_Exercise_:
Repeat exactly the stretch of lines from the line containing "Segment regions of" through the line containing "Answer in <instances>...</instances>.", both included, and nothing else.

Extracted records
● ● ● ● ● ● ●

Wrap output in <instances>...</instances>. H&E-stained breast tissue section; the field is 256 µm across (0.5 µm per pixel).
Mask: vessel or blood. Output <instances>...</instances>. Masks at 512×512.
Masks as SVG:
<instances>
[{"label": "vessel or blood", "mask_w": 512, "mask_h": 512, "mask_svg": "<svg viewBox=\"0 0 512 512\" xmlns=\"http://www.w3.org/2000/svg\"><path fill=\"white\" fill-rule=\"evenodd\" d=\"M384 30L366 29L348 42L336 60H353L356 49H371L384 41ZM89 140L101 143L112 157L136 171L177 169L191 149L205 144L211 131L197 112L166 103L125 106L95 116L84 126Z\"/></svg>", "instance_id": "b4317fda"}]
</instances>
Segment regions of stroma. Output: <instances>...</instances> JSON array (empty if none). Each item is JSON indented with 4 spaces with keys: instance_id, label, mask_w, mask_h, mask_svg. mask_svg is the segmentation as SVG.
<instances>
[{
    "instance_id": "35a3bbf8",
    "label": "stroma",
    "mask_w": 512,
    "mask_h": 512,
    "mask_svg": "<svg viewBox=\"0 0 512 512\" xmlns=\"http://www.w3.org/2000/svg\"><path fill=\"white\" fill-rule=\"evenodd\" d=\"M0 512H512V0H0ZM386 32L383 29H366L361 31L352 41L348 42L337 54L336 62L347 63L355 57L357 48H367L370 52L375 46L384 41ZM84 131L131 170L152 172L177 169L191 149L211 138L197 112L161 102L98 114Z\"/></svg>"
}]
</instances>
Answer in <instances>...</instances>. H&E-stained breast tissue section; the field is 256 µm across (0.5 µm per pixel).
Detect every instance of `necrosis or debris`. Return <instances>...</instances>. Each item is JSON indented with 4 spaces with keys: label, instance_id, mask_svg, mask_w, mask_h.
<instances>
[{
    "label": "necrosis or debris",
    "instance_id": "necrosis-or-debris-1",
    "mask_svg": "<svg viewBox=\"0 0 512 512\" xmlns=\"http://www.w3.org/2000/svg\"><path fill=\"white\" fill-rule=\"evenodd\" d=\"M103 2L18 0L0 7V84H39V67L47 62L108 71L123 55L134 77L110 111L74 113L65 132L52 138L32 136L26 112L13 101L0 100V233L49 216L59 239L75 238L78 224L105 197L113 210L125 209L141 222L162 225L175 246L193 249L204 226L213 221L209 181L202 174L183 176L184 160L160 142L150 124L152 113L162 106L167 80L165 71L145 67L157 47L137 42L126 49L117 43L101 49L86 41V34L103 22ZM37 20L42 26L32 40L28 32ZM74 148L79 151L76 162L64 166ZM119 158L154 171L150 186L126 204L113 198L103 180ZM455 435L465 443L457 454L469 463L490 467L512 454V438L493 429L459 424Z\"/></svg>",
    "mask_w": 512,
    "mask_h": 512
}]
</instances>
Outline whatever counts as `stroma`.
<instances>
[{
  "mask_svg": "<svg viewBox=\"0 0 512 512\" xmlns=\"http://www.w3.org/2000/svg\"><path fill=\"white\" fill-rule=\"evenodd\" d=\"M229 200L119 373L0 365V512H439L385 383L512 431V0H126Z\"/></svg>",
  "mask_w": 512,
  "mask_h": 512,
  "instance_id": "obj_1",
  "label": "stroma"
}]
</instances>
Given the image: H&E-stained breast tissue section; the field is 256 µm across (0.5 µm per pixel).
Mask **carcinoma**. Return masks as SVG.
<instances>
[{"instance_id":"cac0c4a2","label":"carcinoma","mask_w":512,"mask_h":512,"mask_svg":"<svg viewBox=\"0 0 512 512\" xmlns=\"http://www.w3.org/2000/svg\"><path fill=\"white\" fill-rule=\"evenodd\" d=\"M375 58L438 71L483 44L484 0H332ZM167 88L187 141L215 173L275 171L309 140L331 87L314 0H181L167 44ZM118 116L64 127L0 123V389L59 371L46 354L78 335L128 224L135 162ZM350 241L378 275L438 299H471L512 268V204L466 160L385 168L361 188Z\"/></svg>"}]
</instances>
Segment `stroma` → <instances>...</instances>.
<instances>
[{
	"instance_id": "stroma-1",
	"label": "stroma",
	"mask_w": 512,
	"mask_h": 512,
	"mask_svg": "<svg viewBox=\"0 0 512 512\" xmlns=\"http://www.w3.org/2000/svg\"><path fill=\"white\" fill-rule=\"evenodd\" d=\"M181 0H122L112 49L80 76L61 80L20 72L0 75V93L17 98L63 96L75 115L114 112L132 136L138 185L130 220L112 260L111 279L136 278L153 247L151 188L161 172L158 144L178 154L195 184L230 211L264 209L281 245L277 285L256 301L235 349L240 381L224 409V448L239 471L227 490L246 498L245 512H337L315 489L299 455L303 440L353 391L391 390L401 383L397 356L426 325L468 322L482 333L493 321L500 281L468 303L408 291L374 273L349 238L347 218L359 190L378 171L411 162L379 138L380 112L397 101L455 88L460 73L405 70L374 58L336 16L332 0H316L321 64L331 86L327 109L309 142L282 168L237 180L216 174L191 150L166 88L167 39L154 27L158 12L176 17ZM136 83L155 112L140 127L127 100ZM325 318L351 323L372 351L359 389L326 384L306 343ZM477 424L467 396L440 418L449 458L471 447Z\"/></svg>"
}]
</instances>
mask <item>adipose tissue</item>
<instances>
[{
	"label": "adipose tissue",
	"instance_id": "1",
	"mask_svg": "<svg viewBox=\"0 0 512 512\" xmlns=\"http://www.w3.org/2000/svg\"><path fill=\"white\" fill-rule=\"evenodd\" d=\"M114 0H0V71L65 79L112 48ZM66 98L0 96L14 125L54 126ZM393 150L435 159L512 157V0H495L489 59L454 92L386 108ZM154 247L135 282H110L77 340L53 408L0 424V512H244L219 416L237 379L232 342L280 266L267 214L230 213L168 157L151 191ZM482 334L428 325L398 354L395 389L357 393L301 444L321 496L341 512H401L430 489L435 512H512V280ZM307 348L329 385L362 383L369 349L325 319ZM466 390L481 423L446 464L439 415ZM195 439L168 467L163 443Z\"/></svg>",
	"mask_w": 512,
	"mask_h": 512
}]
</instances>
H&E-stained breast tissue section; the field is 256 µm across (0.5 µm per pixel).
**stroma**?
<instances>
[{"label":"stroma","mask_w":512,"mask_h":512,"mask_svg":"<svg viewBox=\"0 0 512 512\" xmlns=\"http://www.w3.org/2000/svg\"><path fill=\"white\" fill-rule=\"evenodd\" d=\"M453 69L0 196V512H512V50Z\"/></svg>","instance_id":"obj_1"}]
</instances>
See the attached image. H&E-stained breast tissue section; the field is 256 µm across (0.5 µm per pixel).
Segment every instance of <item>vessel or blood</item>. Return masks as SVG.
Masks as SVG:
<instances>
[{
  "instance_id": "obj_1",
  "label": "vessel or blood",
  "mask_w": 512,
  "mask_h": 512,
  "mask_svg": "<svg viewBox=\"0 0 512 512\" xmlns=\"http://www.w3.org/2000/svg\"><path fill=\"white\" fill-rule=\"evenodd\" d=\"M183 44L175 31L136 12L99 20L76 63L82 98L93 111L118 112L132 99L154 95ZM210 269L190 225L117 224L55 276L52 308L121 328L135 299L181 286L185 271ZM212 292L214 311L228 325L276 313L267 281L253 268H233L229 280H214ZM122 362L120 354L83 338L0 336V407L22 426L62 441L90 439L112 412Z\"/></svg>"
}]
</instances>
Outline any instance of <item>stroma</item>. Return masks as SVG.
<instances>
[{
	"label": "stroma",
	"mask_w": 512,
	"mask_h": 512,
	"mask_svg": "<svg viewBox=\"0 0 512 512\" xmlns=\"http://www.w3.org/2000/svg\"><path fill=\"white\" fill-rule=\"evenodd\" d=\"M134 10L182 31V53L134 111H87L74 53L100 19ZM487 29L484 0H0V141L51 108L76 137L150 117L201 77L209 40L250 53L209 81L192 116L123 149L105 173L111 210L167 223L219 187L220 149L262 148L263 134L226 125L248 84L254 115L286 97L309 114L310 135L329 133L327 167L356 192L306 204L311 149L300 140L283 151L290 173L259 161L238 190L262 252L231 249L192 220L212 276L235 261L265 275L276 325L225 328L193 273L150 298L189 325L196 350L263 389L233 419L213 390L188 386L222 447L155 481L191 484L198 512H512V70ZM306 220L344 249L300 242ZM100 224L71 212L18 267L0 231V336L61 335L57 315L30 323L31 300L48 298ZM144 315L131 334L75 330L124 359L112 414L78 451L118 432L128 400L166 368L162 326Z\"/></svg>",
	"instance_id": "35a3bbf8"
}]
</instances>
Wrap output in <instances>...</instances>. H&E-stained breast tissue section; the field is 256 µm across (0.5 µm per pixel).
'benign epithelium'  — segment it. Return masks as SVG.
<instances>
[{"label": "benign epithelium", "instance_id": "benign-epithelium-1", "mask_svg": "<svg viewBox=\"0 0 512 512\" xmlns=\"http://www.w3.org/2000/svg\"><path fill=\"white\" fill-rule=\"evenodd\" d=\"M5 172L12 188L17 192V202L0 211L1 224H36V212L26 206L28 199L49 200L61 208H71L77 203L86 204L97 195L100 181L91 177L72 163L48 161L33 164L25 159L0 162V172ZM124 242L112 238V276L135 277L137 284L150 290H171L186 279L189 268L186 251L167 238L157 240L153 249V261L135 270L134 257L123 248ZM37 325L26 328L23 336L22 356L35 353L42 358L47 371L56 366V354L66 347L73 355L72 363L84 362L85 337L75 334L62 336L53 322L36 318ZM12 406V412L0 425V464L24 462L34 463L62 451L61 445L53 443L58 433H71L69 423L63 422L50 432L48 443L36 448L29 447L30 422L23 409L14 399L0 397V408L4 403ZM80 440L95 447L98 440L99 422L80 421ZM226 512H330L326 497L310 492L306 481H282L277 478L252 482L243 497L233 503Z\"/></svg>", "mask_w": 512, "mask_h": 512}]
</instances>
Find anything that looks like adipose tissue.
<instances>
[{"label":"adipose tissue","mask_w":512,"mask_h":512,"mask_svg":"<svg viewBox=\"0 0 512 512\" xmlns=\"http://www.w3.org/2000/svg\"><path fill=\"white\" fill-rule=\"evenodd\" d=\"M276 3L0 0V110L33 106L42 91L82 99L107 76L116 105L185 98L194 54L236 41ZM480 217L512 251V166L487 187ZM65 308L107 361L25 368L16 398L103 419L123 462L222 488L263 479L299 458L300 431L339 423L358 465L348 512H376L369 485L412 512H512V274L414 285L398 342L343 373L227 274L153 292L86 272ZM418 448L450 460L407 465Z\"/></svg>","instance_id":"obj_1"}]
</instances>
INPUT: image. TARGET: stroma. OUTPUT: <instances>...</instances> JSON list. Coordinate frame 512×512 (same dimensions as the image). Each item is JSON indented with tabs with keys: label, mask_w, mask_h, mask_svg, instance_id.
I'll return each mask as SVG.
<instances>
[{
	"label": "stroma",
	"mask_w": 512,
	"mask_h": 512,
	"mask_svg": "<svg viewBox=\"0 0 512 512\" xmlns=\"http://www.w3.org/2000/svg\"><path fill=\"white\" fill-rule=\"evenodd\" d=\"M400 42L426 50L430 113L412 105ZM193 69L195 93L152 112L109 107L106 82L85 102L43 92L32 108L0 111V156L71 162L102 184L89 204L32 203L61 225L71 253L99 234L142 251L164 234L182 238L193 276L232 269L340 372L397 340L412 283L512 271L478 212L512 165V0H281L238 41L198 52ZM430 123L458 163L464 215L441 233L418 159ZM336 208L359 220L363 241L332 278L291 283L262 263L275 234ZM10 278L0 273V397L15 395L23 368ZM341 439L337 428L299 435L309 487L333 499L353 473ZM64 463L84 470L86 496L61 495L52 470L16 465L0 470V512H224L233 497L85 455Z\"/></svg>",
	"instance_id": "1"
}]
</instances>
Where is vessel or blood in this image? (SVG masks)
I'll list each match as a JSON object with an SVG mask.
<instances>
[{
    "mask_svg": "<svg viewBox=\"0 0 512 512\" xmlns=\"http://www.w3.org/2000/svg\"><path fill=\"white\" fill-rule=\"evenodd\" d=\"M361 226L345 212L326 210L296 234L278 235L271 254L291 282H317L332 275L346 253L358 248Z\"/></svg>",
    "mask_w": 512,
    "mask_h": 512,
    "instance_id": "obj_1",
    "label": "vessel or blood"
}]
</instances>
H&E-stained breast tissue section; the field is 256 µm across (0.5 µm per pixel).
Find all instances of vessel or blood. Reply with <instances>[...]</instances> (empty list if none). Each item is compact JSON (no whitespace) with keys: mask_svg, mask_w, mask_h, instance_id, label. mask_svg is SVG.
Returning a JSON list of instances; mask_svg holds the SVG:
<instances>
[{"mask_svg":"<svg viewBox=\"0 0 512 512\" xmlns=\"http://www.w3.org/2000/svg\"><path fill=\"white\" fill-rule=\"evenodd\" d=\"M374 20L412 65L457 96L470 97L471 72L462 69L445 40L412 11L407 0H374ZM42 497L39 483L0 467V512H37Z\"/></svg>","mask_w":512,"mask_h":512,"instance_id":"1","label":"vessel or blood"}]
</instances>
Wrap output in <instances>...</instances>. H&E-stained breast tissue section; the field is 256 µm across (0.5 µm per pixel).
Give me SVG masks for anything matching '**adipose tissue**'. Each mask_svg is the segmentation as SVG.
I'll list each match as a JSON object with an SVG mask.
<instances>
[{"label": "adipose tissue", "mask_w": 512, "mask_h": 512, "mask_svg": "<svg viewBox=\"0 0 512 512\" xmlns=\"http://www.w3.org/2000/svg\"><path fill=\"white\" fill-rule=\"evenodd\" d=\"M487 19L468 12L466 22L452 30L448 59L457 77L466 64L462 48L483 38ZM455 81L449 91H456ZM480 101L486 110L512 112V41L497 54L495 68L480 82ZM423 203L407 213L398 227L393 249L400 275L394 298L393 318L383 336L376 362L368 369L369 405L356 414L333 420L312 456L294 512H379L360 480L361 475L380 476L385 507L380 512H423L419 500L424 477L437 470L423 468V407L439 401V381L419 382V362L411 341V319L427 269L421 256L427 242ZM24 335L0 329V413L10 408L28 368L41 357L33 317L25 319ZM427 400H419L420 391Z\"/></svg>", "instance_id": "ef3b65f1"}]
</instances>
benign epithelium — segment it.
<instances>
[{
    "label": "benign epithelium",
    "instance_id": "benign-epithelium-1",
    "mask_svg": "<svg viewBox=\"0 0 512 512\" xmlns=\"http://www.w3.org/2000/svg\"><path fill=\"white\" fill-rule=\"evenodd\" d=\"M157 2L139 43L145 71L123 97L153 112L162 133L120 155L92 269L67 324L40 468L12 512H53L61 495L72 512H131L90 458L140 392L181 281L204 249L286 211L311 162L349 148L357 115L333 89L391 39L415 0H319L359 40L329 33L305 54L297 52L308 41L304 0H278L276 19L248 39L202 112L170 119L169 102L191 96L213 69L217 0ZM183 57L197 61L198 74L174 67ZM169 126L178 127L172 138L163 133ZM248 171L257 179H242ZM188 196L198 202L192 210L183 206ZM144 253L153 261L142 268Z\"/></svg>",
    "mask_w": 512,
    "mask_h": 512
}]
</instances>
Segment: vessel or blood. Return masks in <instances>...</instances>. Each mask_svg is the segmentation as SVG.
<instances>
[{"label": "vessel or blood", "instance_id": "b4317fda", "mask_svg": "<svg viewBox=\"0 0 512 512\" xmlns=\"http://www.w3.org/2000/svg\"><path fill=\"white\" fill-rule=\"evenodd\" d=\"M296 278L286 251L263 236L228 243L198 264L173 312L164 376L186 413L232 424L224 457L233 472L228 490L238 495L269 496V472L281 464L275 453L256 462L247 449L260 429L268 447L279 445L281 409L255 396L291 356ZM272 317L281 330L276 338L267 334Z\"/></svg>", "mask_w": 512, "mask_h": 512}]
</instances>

● ● ● ● ● ● ●

_Reply_:
Segment regions of stroma. Output: <instances>...</instances> JSON array (empty if none). Each item is JSON indented with 4 spaces with keys: instance_id, label, mask_w, mask_h, mask_svg. mask_svg is the segmentation as SVG.
<instances>
[{
    "instance_id": "35a3bbf8",
    "label": "stroma",
    "mask_w": 512,
    "mask_h": 512,
    "mask_svg": "<svg viewBox=\"0 0 512 512\" xmlns=\"http://www.w3.org/2000/svg\"><path fill=\"white\" fill-rule=\"evenodd\" d=\"M0 512H512V0H0ZM386 32L383 29H366L361 31L352 41L348 42L337 54L336 62L347 63L355 57L357 48H367L370 52L375 46L384 41ZM84 131L131 170L152 172L177 169L191 149L211 138L197 112L161 102L98 114Z\"/></svg>"
}]
</instances>
Answer in <instances>...</instances>. H&E-stained breast tissue section; the field is 256 µm across (0.5 µm per pixel).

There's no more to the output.